**ASSIGNMENT:**
After locating the line that contains "white watering can: 0 -> 2", quote it and all lines after it through the end of the entries, and nothing more. Pictures stay out.

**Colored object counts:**

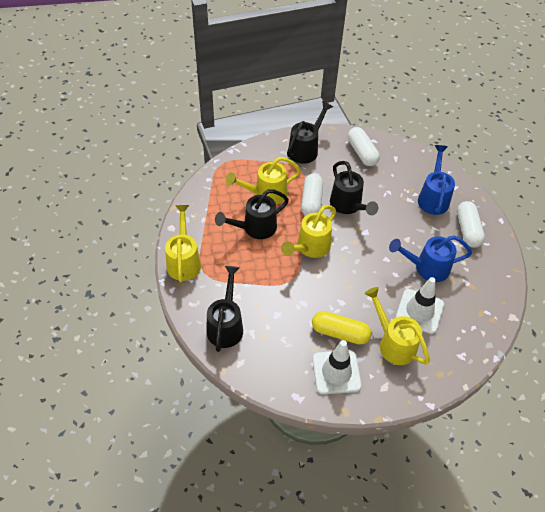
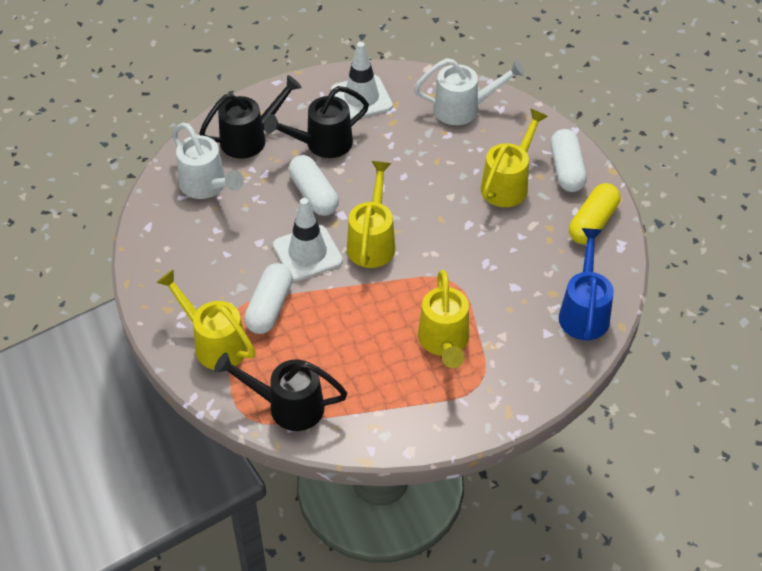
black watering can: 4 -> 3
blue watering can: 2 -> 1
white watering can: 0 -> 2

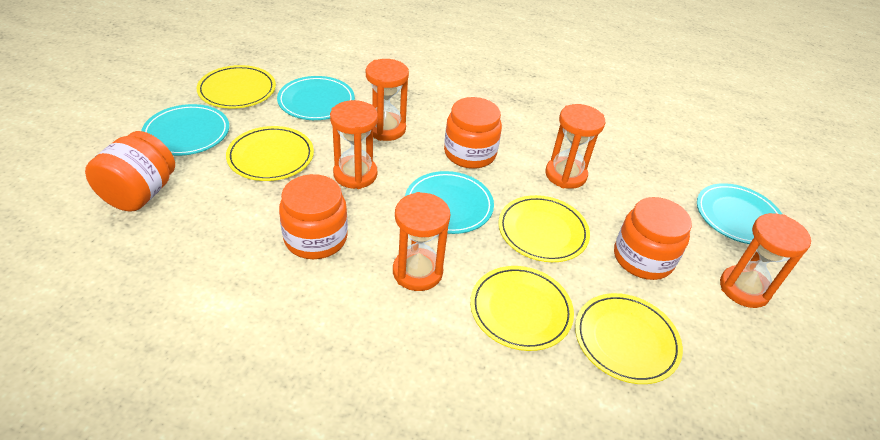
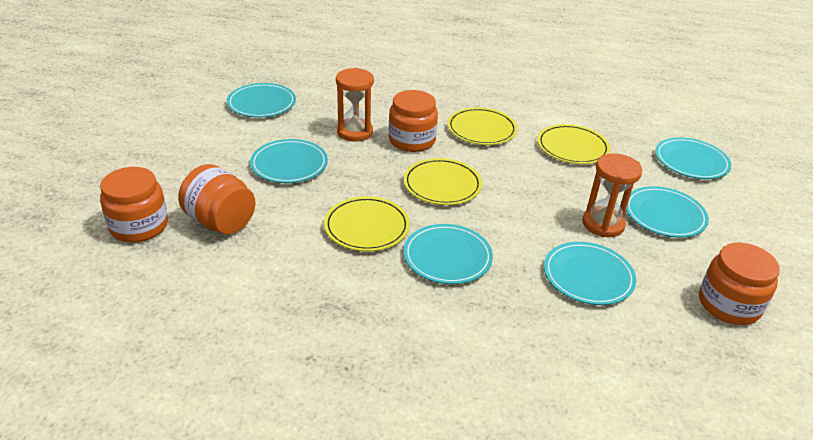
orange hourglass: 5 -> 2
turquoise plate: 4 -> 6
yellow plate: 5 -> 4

**SOLUTION:**
white watering can: 0 -> 2

orange hourglass: 5 -> 2
turquoise plate: 4 -> 6
yellow plate: 5 -> 4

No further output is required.